**Data shown:**
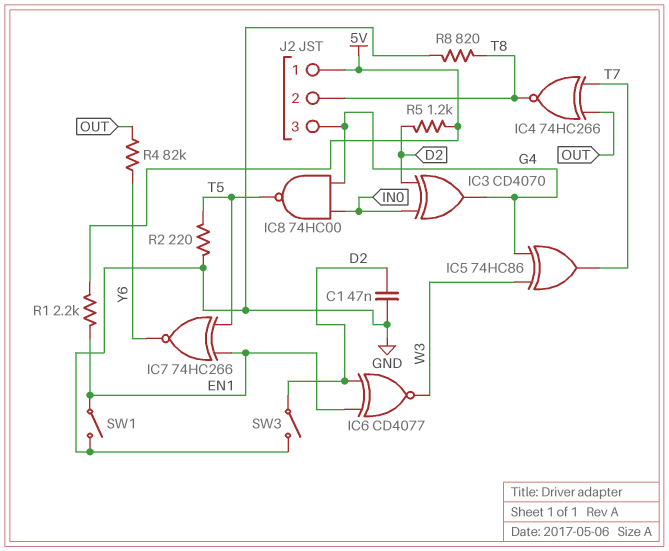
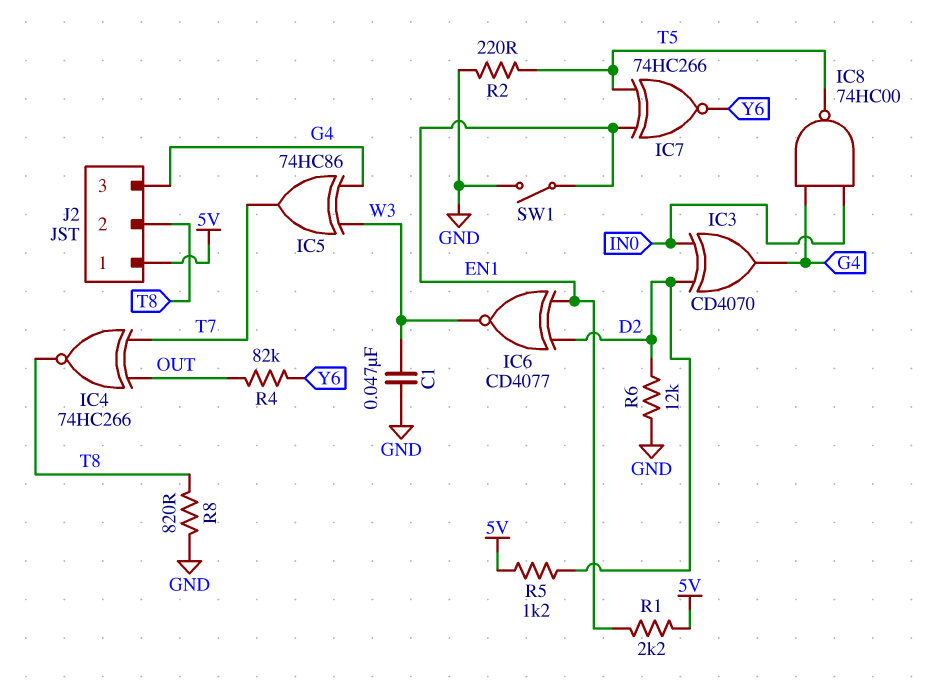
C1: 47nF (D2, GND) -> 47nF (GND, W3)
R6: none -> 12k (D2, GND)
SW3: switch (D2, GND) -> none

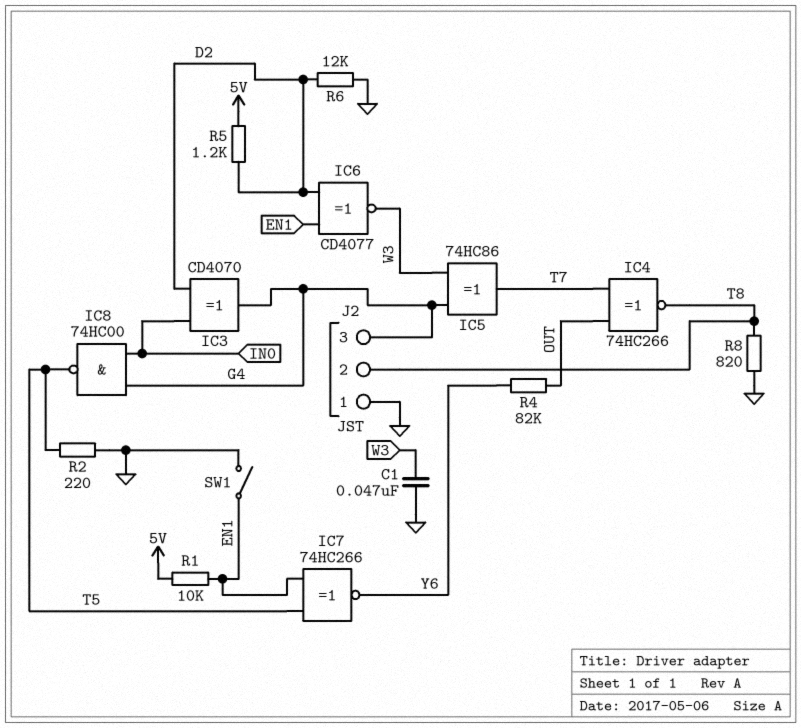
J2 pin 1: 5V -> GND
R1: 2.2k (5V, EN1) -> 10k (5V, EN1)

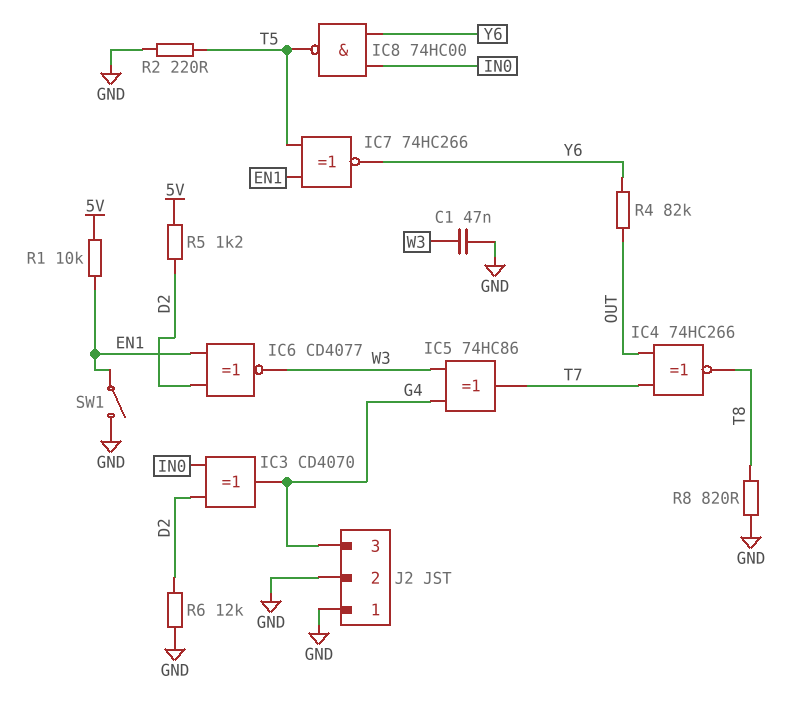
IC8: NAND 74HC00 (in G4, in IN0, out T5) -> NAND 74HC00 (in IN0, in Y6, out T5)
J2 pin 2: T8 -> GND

---

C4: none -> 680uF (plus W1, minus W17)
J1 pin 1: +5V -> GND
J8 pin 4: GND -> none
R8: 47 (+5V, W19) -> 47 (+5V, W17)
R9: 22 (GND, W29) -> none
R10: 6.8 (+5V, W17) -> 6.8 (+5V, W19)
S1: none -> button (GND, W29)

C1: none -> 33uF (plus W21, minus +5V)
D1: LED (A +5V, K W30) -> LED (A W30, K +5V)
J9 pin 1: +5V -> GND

---

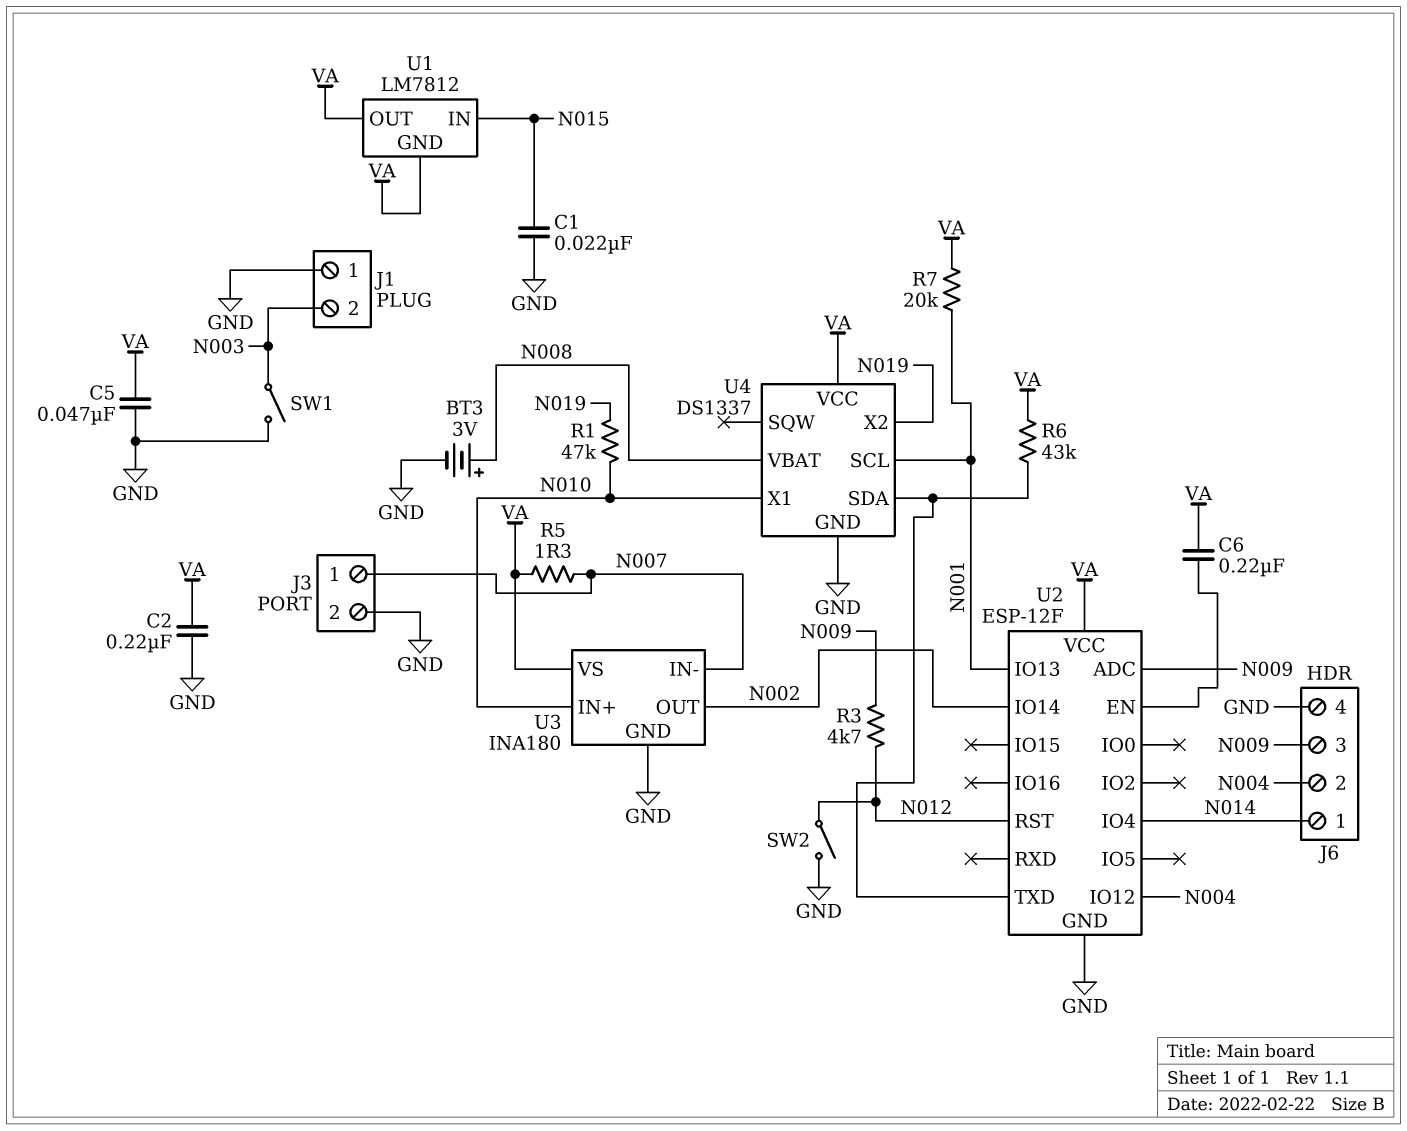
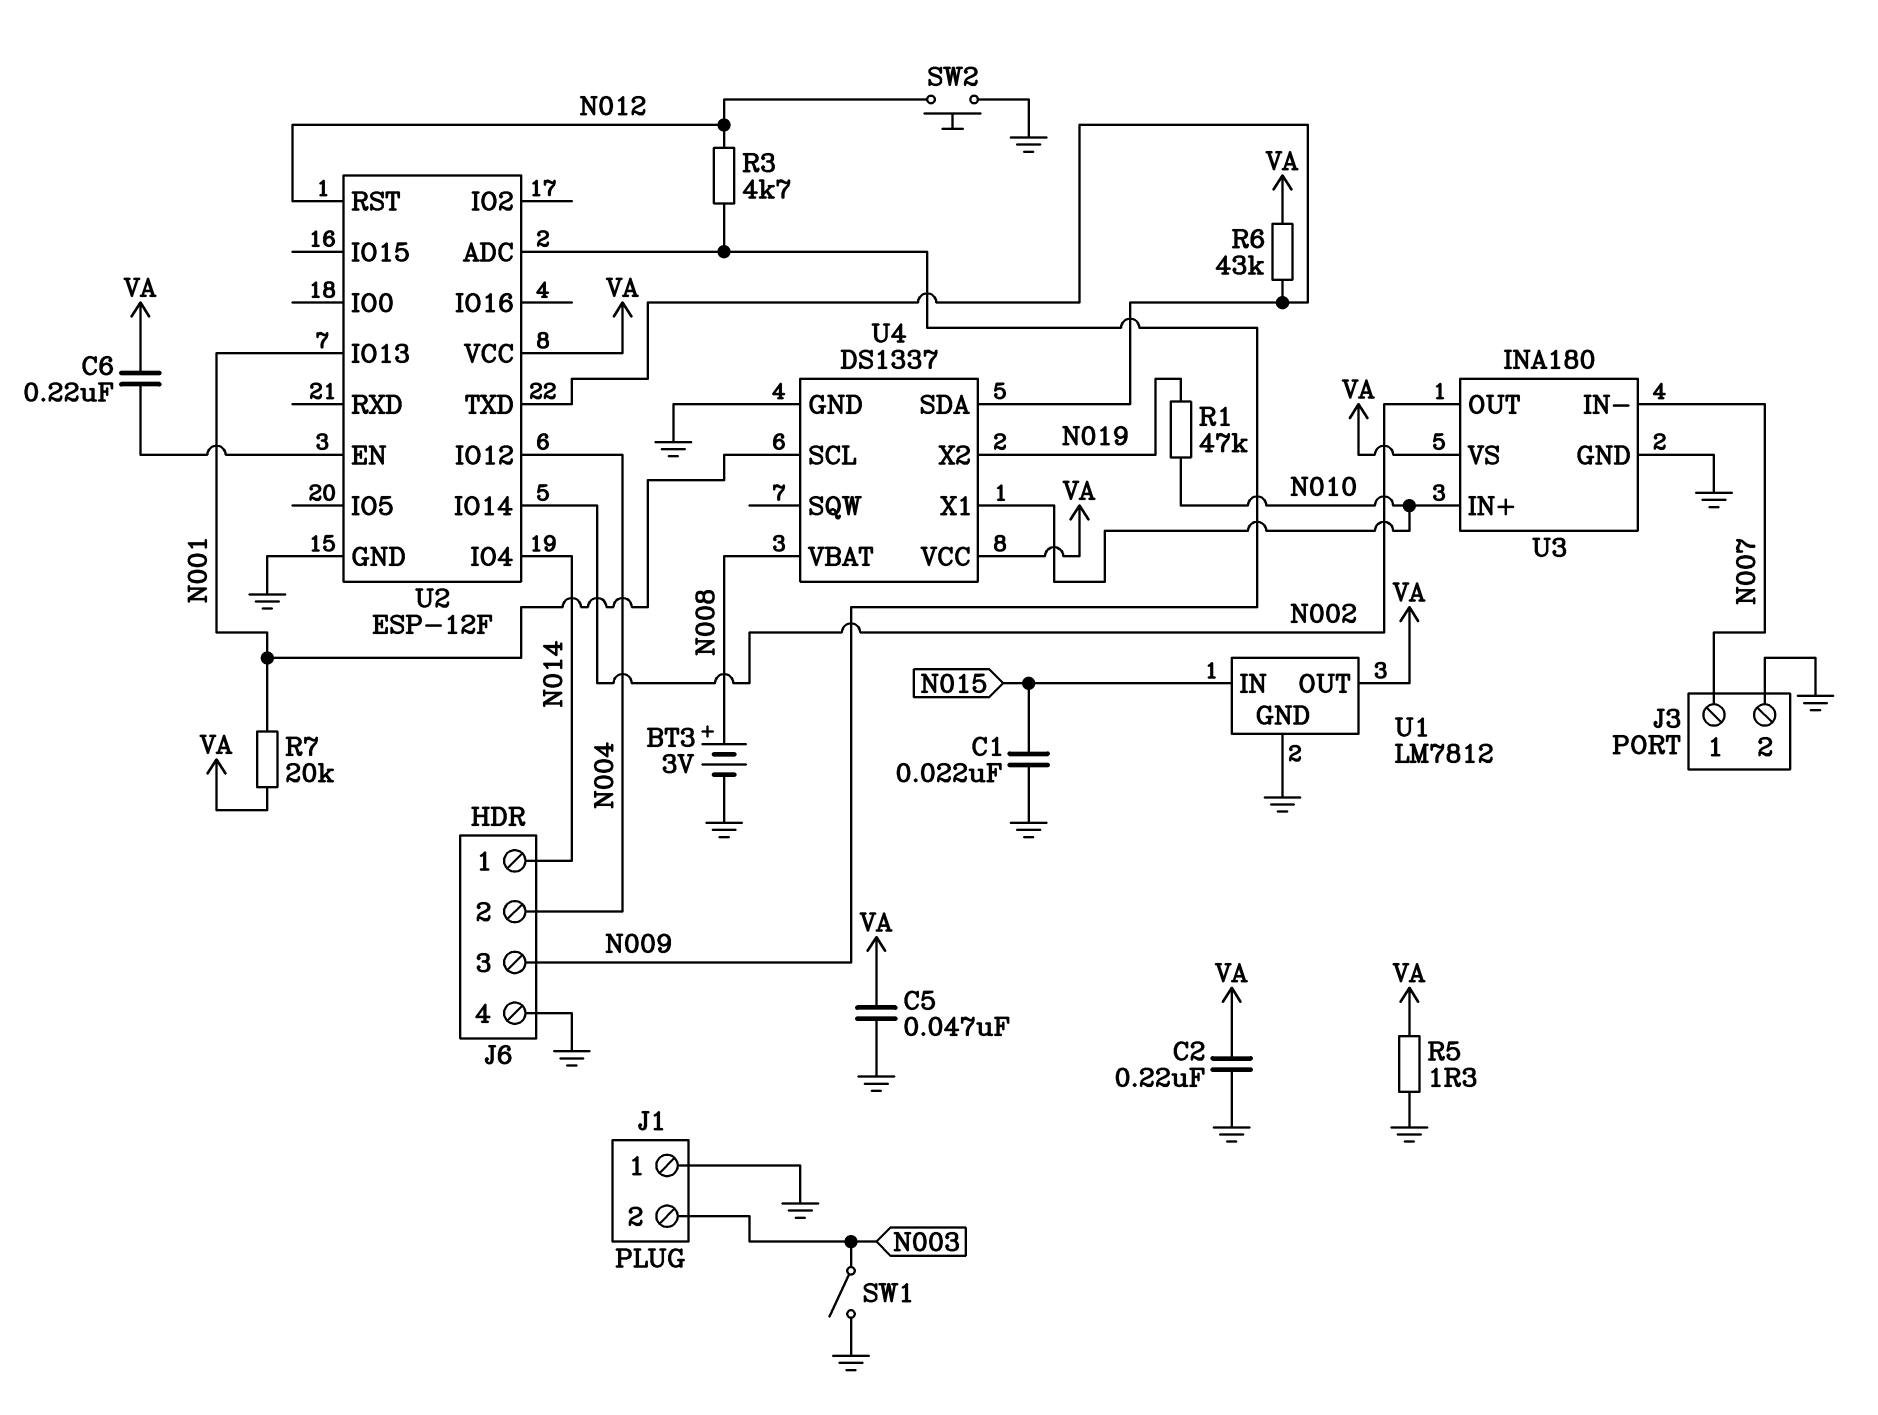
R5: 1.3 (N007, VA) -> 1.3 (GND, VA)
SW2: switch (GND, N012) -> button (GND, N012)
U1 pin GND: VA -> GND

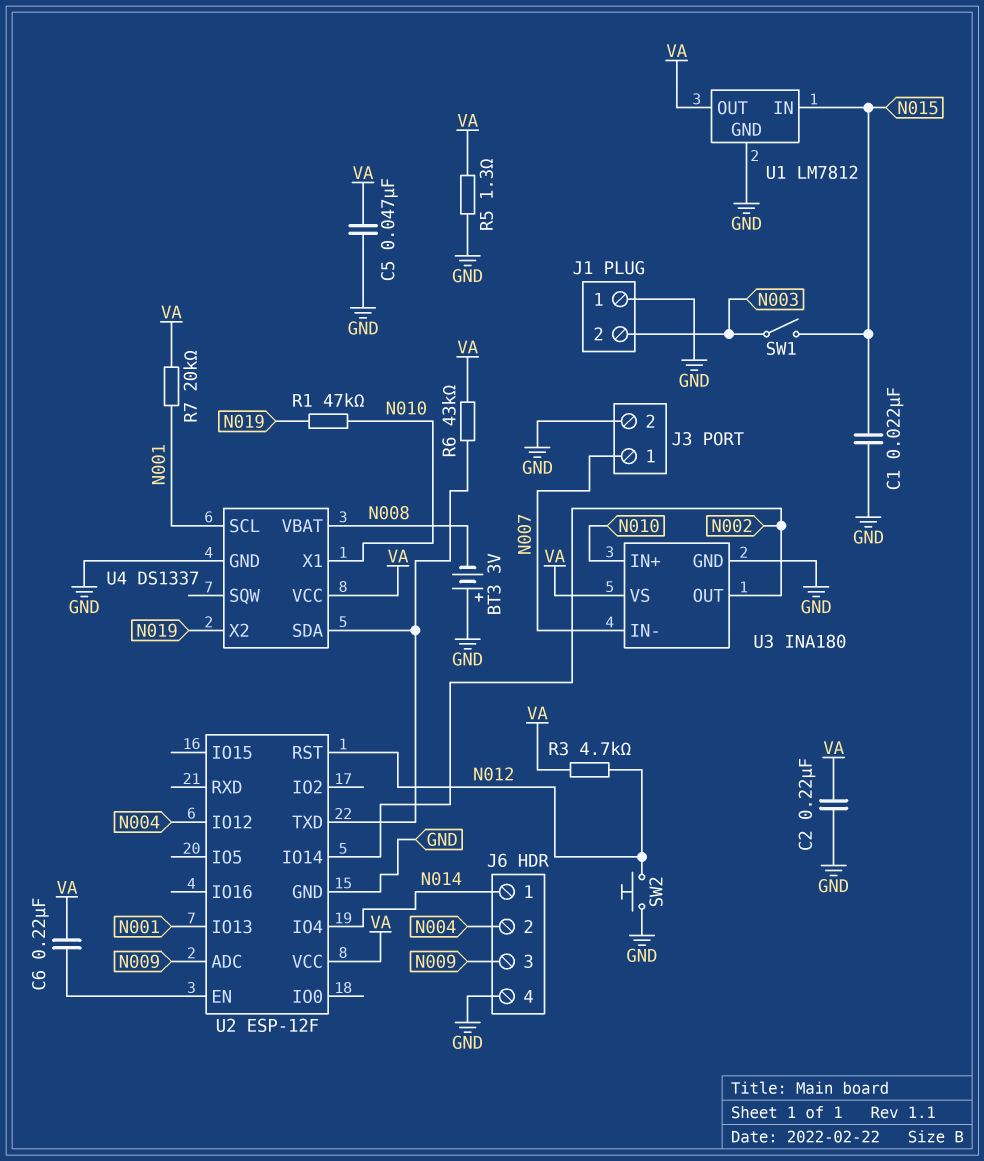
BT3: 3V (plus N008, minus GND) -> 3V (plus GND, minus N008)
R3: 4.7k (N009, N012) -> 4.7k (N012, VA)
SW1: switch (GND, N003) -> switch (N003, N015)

**What you have to do:** The reply should consist of one number, the count of lines above with the string "minus" in them.

**Task response:** 3